Task description
Up through the line that contains "C5: 100nF (5V, GND) -> 220nF (5V, GND)", retype the entries exactly, beginning at the very first line.

^^^^^^^^^^^^^^^^

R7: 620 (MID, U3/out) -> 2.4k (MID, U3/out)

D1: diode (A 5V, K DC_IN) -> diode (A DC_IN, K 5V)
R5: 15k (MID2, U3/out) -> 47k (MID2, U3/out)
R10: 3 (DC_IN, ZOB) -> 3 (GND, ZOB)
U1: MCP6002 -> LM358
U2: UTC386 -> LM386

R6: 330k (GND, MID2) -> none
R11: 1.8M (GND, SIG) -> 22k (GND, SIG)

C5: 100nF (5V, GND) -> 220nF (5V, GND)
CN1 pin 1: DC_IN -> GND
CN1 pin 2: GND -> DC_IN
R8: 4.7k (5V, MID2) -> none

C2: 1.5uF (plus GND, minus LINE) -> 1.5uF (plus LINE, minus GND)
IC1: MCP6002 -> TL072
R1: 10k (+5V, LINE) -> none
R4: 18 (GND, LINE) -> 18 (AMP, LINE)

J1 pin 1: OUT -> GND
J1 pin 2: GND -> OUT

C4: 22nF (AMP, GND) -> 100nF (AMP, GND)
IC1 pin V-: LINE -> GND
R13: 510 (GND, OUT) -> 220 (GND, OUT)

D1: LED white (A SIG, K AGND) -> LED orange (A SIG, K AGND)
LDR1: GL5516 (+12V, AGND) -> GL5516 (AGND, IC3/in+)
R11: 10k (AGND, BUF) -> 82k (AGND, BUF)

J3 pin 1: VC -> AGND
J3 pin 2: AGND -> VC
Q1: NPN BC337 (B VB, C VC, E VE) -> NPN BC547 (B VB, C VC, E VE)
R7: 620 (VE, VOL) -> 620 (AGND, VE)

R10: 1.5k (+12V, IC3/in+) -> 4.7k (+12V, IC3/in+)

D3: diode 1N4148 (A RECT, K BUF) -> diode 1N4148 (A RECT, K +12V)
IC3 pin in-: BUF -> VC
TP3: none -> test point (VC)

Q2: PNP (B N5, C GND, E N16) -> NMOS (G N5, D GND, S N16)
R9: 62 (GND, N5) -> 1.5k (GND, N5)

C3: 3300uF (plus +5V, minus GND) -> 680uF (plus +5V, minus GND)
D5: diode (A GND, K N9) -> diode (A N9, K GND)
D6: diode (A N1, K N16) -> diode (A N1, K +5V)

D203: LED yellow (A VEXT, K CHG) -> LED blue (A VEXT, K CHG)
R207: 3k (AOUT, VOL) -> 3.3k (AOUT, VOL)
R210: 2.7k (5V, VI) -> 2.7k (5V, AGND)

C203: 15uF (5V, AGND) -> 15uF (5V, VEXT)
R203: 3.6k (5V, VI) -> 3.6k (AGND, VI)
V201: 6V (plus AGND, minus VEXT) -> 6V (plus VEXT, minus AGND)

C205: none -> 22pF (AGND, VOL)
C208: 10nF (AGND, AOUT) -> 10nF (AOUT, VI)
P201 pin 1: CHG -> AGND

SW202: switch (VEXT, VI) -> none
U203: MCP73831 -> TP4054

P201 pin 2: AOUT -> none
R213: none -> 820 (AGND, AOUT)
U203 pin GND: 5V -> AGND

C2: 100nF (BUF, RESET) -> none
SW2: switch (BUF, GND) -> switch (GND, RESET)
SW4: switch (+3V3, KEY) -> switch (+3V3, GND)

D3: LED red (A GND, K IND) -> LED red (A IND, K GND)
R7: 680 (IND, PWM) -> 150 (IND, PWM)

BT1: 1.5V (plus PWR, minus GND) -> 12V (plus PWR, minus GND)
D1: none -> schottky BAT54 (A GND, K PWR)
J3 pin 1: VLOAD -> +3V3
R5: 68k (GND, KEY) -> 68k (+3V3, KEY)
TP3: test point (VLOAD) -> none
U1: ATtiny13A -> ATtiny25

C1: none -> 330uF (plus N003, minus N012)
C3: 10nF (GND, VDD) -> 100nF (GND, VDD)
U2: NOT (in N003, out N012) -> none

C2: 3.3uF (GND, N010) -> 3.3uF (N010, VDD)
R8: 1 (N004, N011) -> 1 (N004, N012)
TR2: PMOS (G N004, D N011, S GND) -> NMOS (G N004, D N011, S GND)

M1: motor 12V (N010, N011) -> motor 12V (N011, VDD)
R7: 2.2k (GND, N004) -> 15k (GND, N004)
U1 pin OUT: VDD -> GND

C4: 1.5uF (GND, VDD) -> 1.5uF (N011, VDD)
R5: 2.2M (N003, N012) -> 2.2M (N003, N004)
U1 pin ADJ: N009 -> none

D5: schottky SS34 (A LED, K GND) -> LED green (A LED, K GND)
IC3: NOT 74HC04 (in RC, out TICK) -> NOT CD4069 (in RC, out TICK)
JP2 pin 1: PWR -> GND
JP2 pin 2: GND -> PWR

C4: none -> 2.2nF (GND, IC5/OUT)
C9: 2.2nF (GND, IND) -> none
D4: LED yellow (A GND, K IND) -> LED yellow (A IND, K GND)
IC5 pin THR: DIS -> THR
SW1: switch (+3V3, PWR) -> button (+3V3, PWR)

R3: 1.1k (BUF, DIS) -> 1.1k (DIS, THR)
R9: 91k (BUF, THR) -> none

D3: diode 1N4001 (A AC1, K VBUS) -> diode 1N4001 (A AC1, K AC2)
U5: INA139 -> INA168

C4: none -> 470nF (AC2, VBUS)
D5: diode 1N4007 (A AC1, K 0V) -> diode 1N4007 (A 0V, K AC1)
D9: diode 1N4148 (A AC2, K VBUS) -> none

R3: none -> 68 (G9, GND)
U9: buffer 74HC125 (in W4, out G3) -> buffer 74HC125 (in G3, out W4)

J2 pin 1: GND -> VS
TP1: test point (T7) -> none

^^^^^^^^^^^^^^^^

Output
R7: 620 (MID, U3/out) -> 2.4k (MID, U3/out)

D1: diode (A 5V, K DC_IN) -> diode (A DC_IN, K 5V)
R5: 15k (MID2, U3/out) -> 47k (MID2, U3/out)
R10: 3 (DC_IN, ZOB) -> 3 (GND, ZOB)
U1: MCP6002 -> LM358
U2: UTC386 -> LM386

R6: 330k (GND, MID2) -> none
R11: 1.8M (GND, SIG) -> 22k (GND, SIG)

C5: 100nF (5V, GND) -> 220nF (5V, GND)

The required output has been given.